Before-and-after object lists
************
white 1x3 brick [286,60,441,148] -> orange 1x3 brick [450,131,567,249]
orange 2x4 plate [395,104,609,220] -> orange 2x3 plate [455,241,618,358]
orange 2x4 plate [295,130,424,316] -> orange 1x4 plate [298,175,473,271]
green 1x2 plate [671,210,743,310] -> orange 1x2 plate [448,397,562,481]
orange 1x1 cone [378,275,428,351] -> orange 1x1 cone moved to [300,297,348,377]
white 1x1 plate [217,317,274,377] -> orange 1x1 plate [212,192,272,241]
************
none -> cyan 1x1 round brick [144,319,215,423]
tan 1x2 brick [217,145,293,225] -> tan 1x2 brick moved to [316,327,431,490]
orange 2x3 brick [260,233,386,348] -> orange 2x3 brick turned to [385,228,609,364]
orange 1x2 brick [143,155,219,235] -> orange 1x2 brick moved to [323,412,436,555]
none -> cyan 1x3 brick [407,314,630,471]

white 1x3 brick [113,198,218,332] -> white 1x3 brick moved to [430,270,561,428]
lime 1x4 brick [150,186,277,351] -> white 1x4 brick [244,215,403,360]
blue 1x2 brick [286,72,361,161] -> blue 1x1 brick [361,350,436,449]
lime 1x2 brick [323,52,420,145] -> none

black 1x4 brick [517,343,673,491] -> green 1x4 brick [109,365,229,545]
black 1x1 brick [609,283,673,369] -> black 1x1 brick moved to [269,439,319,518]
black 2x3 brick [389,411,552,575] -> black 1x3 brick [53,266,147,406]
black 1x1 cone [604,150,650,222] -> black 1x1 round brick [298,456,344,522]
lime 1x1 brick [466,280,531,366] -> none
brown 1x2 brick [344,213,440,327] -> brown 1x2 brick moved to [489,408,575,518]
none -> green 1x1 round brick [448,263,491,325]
************
_GOAL OF THE EXERCISE:_
For the records above, give the number of lines that include the string "cyan", with nothing added.

_ANSWER FOR THE TASK:_
2